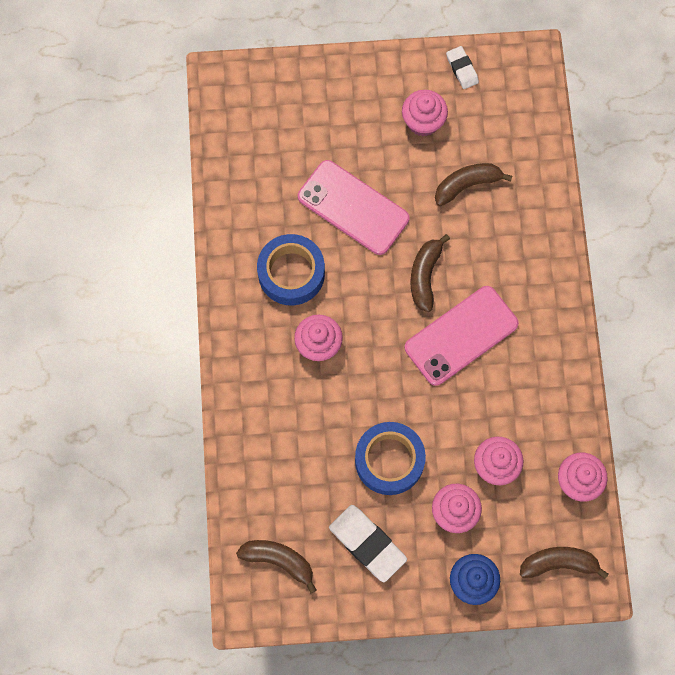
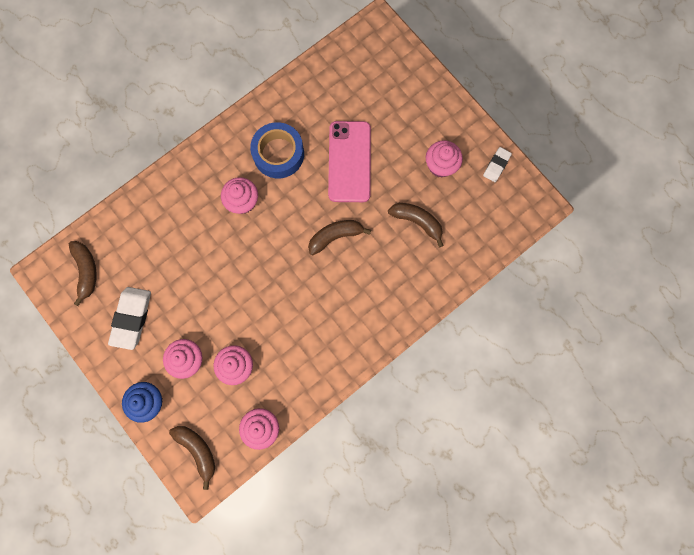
camera: 55 degrees right, 5 degrees up
(389, 460) = (195, 296): blue tape -> none
(461, 336) = (310, 286): pink phone -> none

================================

*Your task*:
Every line above should be output exactly, except for the pictures.

*Response*:
camera: 55 degrees right, 5 degrees up
(389, 460) = (195, 296): blue tape -> none
(461, 336) = (310, 286): pink phone -> none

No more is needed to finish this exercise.